Filter the records below for the word "purple". Copy each line that holds it.

Before-and-after object listings:
-- -- --

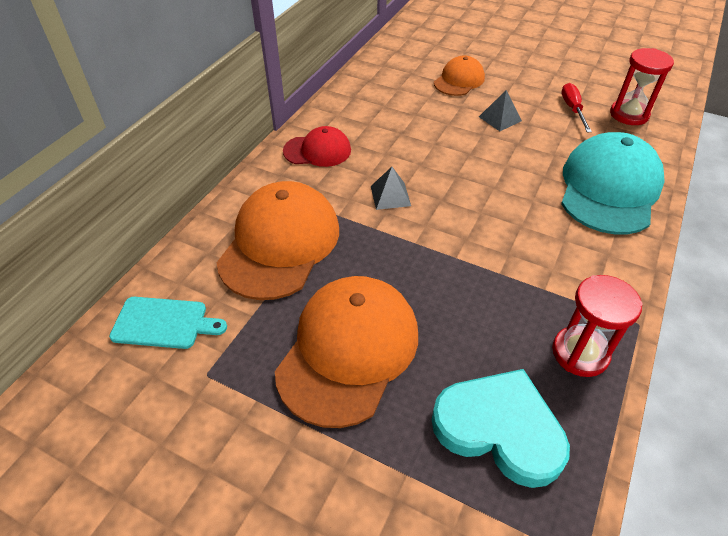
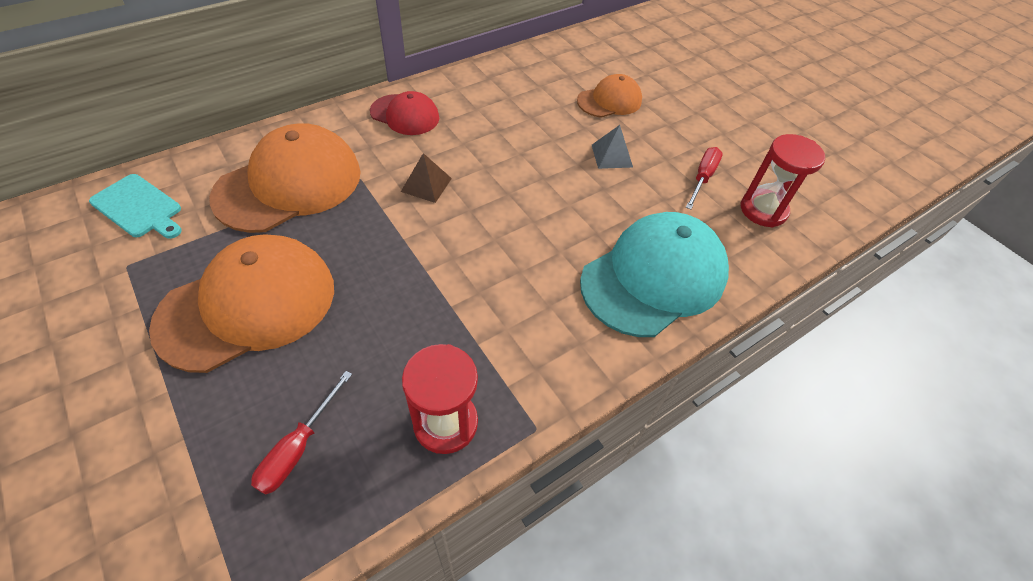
camera: 25 degrees right, 5 degrees up
grey pyramid [371,167,411,210] -> brown pyramid [401,153,452,203]
turquoise heart [432,369,570,488] -> red screwdriver [251,371,352,494]

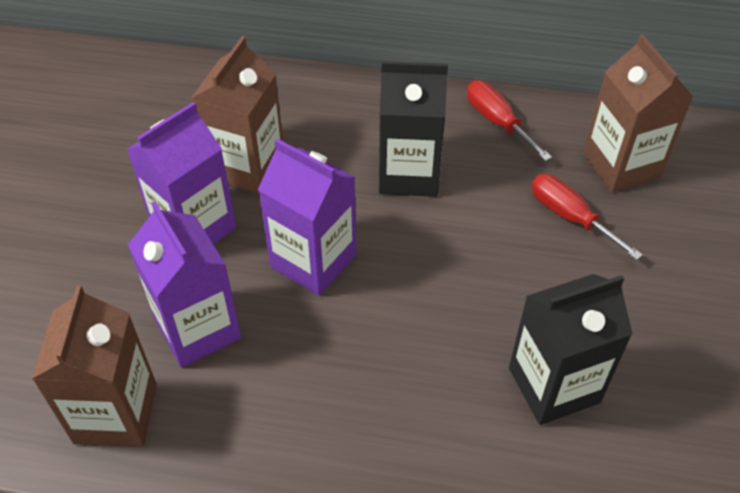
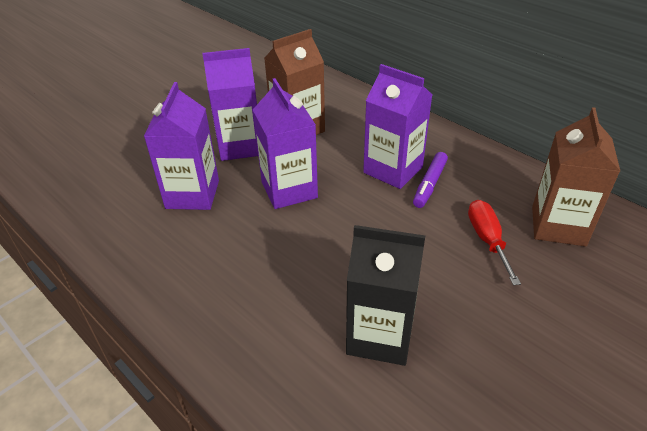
camera: 35 degrees right, 10 degrees down
brown carton [32,285,157,447] -> none
black carton [379,61,448,197] -> purple carton [363,64,432,189]
red screwdriver [467,81,552,161] -> none
none -> purple marker [413,152,448,208]

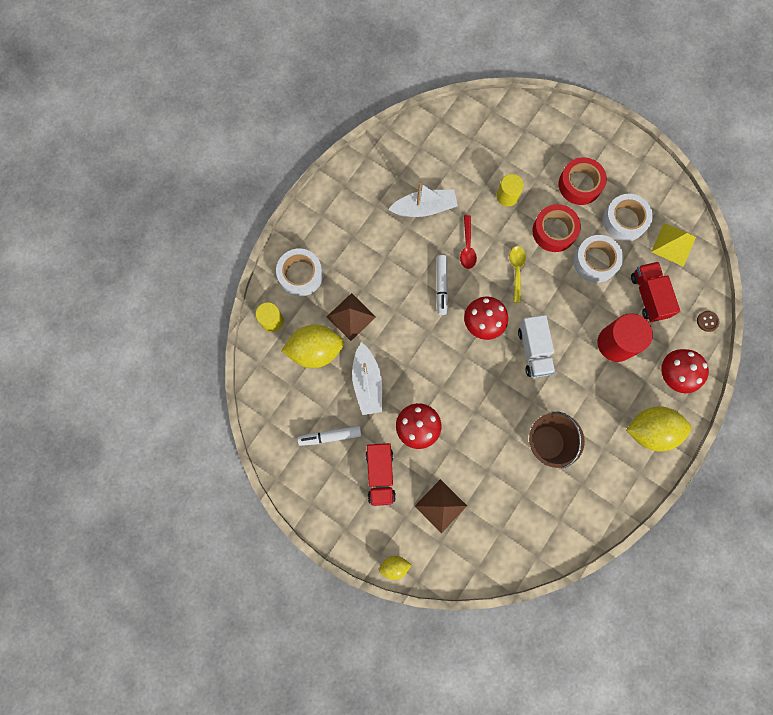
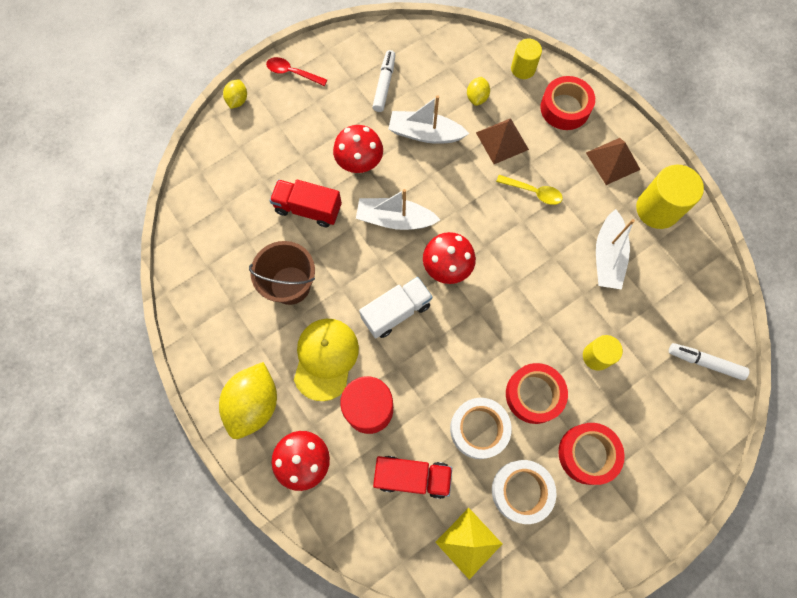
camera: 110 degrees right, 5 degrees down
white tape [276,248,323,297] -> red tape [540,76,595,130]
yellow lemon [281,325,344,368] -> yellow lemon [467,77,490,106], size x0.50
red truck [366,443,396,506] -> red truck moved to [270,179,342,227]
brown pyramid [415,479,467,533] -> brown pyramid moved to [586,138,641,185]
white marker [436,255,448,315] -> white marker moved to [669,343,750,380]
red spoon [460,215,477,269] -> red spoon moved to [266,57,327,86]
yellow spoon [509,246,526,303] -> yellow spoon moved to [496,175,563,205]
white truck [518,315,555,378] -> white truck turned 135 degrees clockwise [359,277,432,339]
brown button [697,311,720,332] -> none
none -> yellow cap [294,319,359,401]
none -> white boat [356,189,440,230]
none -> yellow cylinder [636,165,704,229]

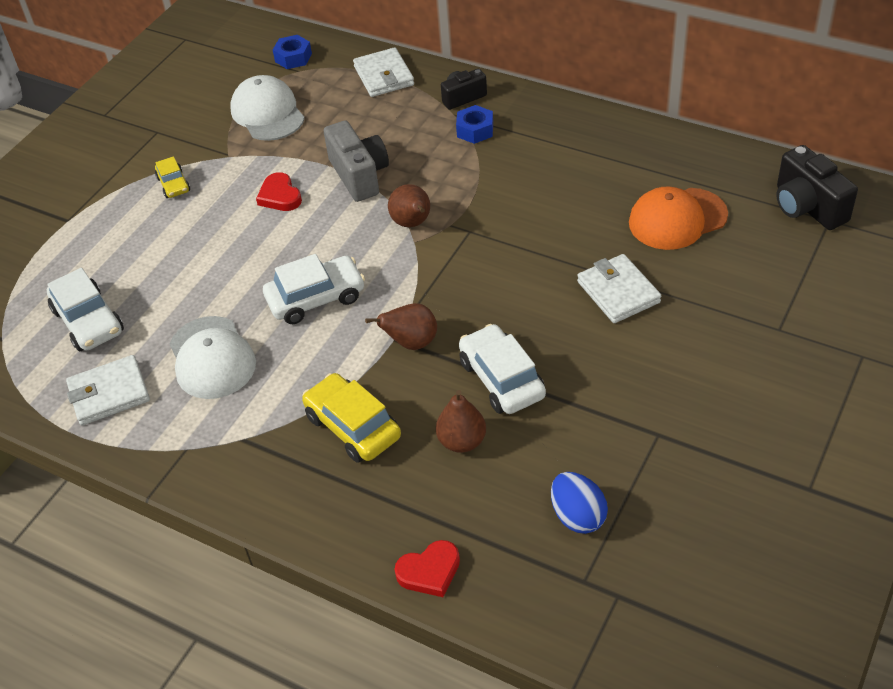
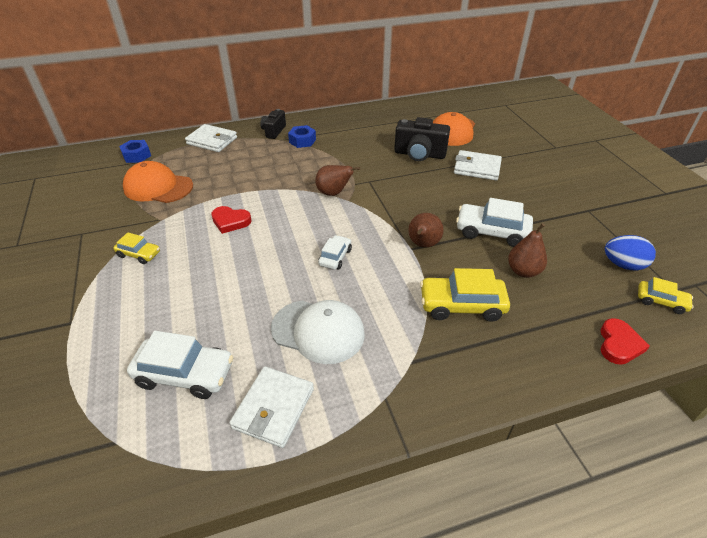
camera: 50 degrees left, 5 degrees down
white cap [230,75,305,141] -> orange cap [123,161,193,203]
white car [263,254,365,324] -> white car [318,235,352,270], size x0.57
grey camera [324,120,389,202] -> none
black camera [776,145,858,230] -> black camera moved to [394,117,450,161]
none -> yellow car [638,277,694,314]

-- -- --

■ SOLUTION:
black carton [379,61,448,197] -> purple carton [363,64,432,189]
none -> purple marker [413,152,448,208]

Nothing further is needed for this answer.